- _DATA SUPPLIED_:

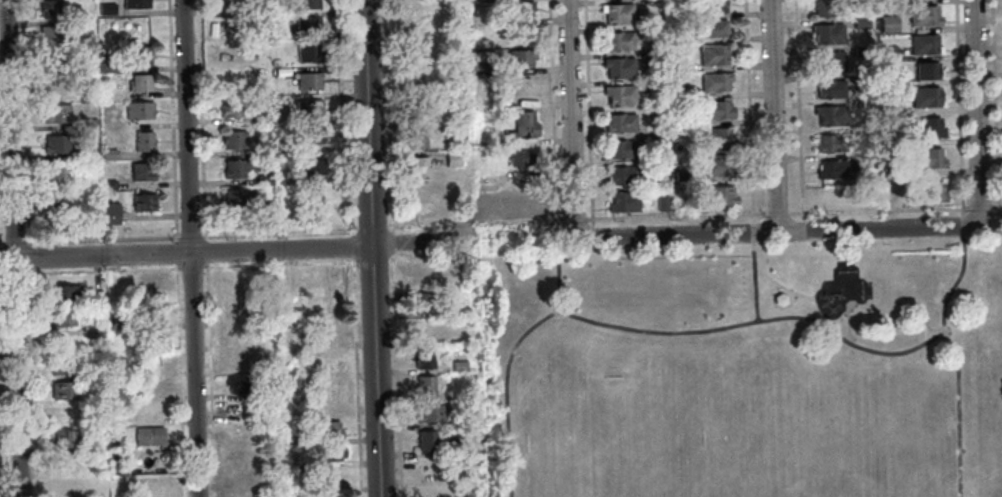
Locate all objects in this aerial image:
building: (860, 1)
building: (226, 2)
building: (307, 3)
building: (137, 4)
building: (413, 5)
building: (108, 6)
building: (712, 6)
building: (826, 7)
building: (51, 8)
building: (517, 9)
building: (615, 13)
building: (678, 13)
building: (922, 16)
building: (640, 19)
building: (859, 23)
building: (886, 23)
building: (305, 24)
building: (231, 26)
building: (136, 27)
building: (415, 28)
building: (711, 28)
building: (826, 32)
building: (53, 35)
building: (617, 40)
building: (922, 44)
building: (859, 50)
building: (231, 52)
building: (887, 52)
building: (306, 53)
building: (713, 54)
building: (654, 57)
building: (519, 58)
building: (828, 61)
building: (677, 64)
building: (106, 65)
building: (486, 65)
building: (617, 67)
building: (519, 69)
building: (926, 70)
building: (56, 77)
building: (884, 78)
building: (860, 79)
building: (307, 80)
building: (713, 81)
building: (141, 82)
building: (420, 83)
building: (829, 88)
building: (520, 90)
building: (678, 93)
building: (622, 95)
building: (924, 97)
building: (482, 101)
road: (992, 103)
building: (886, 105)
road: (796, 106)
road: (956, 107)
building: (228, 108)
building: (307, 108)
road: (552, 109)
road: (586, 109)
building: (713, 109)
building: (141, 110)
road: (746, 110)
building: (57, 112)
building: (419, 112)
building: (655, 113)
road: (976, 113)
building: (829, 114)
road: (388, 115)
road: (773, 116)
road: (202, 118)
building: (258, 118)
road: (171, 119)
road: (342, 119)
road: (570, 119)
building: (679, 121)
road: (23, 122)
building: (89, 122)
building: (620, 122)
building: (522, 125)
building: (926, 127)
building: (860, 133)
building: (310, 135)
building: (713, 137)
building: (416, 138)
building: (232, 139)
building: (655, 139)
building: (145, 141)
building: (829, 142)
building: (58, 143)
building: (680, 147)
building: (263, 148)
building: (621, 149)
building: (91, 153)
building: (110, 153)
building: (516, 156)
building: (451, 158)
building: (926, 158)
building: (867, 161)
building: (716, 165)
building: (309, 166)
building: (416, 166)
building: (657, 166)
building: (234, 167)
building: (834, 169)
building: (143, 172)
building: (62, 173)
building: (621, 175)
building: (681, 175)
building: (264, 179)
building: (108, 183)
building: (93, 184)
building: (927, 192)
building: (718, 195)
building: (236, 196)
building: (623, 200)
building: (679, 200)
building: (145, 201)
building: (660, 203)
building: (521, 205)
building: (59, 206)
road: (978, 206)
building: (264, 207)
road: (877, 209)
road: (775, 212)
building: (111, 213)
road: (673, 215)
road: (573, 219)
road: (473, 220)
road: (996, 221)
road: (961, 225)
road: (371, 227)
road: (751, 231)
road: (777, 232)
road: (279, 233)
road: (190, 236)
road: (101, 238)
road: (525, 240)
road: (391, 241)
road: (1, 242)
road: (12, 242)
road: (990, 244)
road: (350, 245)
road: (13, 248)
road: (189, 248)
road: (237, 248)
road: (370, 248)
road: (175, 252)
road: (516, 256)
road: (27, 257)
road: (205, 257)
road: (431, 259)
road: (371, 260)
road: (278, 263)
road: (190, 267)
road: (148, 268)
road: (13, 273)
road: (55, 273)
road: (2, 274)
building: (423, 274)
road: (752, 281)
building: (151, 283)
building: (325, 285)
road: (778, 286)
building: (61, 292)
building: (94, 296)
building: (777, 298)
building: (420, 302)
road: (775, 306)
building: (145, 314)
building: (60, 317)
road: (846, 320)
building: (115, 321)
road: (755, 321)
road: (719, 322)
building: (92, 328)
building: (424, 330)
building: (322, 331)
building: (240, 337)
road: (512, 348)
building: (421, 358)
building: (238, 359)
road: (955, 361)
building: (458, 365)
building: (61, 366)
building: (268, 367)
park: (739, 370)
road: (396, 374)
road: (355, 377)
road: (178, 380)
road: (208, 380)
road: (31, 383)
building: (238, 383)
building: (423, 385)
building: (62, 390)
building: (269, 390)
building: (327, 397)
road: (3, 401)
building: (428, 412)
building: (67, 414)
building: (325, 429)
building: (242, 433)
building: (148, 435)
building: (64, 438)
building: (425, 440)
building: (329, 453)
building: (245, 457)
building: (151, 459)
building: (69, 462)
building: (429, 468)
building: (246, 481)
building: (150, 484)
building: (66, 486)
building: (329, 494)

- _WHAT YOU ARE ASKED TO DO_: Exact copy, no images: rewrite the entire listing above.

- _YOUR RESPONSE_:
Locate all objects in this aerial image:
building: (860, 1)
building: (226, 2)
building: (307, 3)
building: (137, 4)
building: (413, 5)
building: (108, 6)
building: (712, 6)
building: (826, 7)
building: (51, 8)
building: (517, 9)
building: (615, 13)
building: (678, 13)
building: (922, 16)
building: (640, 19)
building: (859, 23)
building: (886, 23)
building: (305, 24)
building: (231, 26)
building: (136, 27)
building: (415, 28)
building: (711, 28)
building: (826, 32)
building: (53, 35)
building: (617, 40)
building: (922, 44)
building: (859, 50)
building: (231, 52)
building: (887, 52)
building: (306, 53)
building: (713, 54)
building: (654, 57)
building: (519, 58)
building: (828, 61)
building: (677, 64)
building: (106, 65)
building: (486, 65)
building: (617, 67)
building: (519, 69)
building: (926, 70)
building: (56, 77)
building: (884, 78)
building: (860, 79)
building: (307, 80)
building: (713, 81)
building: (141, 82)
building: (420, 83)
building: (829, 88)
building: (520, 90)
building: (678, 93)
building: (622, 95)
building: (924, 97)
building: (482, 101)
road: (992, 103)
building: (886, 105)
road: (796, 106)
road: (956, 107)
building: (228, 108)
building: (307, 108)
road: (552, 109)
road: (586, 109)
building: (713, 109)
building: (141, 110)
road: (746, 110)
building: (57, 112)
building: (419, 112)
building: (655, 113)
road: (976, 113)
building: (829, 114)
road: (388, 115)
road: (773, 116)
road: (202, 118)
building: (258, 118)
road: (171, 119)
road: (342, 119)
road: (570, 119)
building: (679, 121)
road: (23, 122)
building: (89, 122)
building: (620, 122)
building: (522, 125)
building: (926, 127)
building: (860, 133)
building: (310, 135)
building: (713, 137)
building: (416, 138)
building: (232, 139)
building: (655, 139)
building: (145, 141)
building: (829, 142)
building: (58, 143)
building: (680, 147)
building: (263, 148)
building: (621, 149)
building: (91, 153)
building: (110, 153)
building: (516, 156)
building: (451, 158)
building: (926, 158)
building: (867, 161)
building: (716, 165)
building: (309, 166)
building: (416, 166)
building: (657, 166)
building: (234, 167)
building: (834, 169)
building: (143, 172)
building: (62, 173)
building: (621, 175)
building: (681, 175)
building: (264, 179)
building: (108, 183)
building: (93, 184)
building: (927, 192)
building: (718, 195)
building: (236, 196)
building: (623, 200)
building: (679, 200)
building: (145, 201)
building: (660, 203)
building: (521, 205)
building: (59, 206)
road: (978, 206)
building: (264, 207)
road: (877, 209)
road: (775, 212)
building: (111, 213)
road: (673, 215)
road: (573, 219)
road: (473, 220)
road: (996, 221)
road: (961, 225)
road: (371, 227)
road: (751, 231)
road: (777, 232)
road: (279, 233)
road: (190, 236)
road: (101, 238)
road: (525, 240)
road: (391, 241)
road: (1, 242)
road: (12, 242)
road: (990, 244)
road: (350, 245)
road: (13, 248)
road: (189, 248)
road: (237, 248)
road: (370, 248)
road: (175, 252)
road: (516, 256)
road: (27, 257)
road: (205, 257)
road: (431, 259)
road: (371, 260)
road: (278, 263)
road: (190, 267)
road: (148, 268)
road: (13, 273)
road: (55, 273)
road: (2, 274)
building: (423, 274)
road: (752, 281)
building: (151, 283)
building: (325, 285)
road: (778, 286)
building: (61, 292)
building: (94, 296)
building: (777, 298)
building: (420, 302)
road: (775, 306)
building: (145, 314)
building: (60, 317)
road: (846, 320)
building: (115, 321)
road: (755, 321)
road: (719, 322)
building: (92, 328)
building: (424, 330)
building: (322, 331)
building: (240, 337)
road: (512, 348)
building: (421, 358)
building: (238, 359)
road: (955, 361)
building: (458, 365)
building: (61, 366)
building: (268, 367)
park: (739, 370)
road: (396, 374)
road: (355, 377)
road: (178, 380)
road: (208, 380)
road: (31, 383)
building: (238, 383)
building: (423, 385)
building: (62, 390)
building: (269, 390)
building: (327, 397)
road: (3, 401)
building: (428, 412)
building: (67, 414)
building: (325, 429)
building: (242, 433)
building: (148, 435)
building: (64, 438)
building: (425, 440)
building: (329, 453)
building: (245, 457)
building: (151, 459)
building: (69, 462)
building: (429, 468)
building: (246, 481)
building: (150, 484)
building: (66, 486)
building: (329, 494)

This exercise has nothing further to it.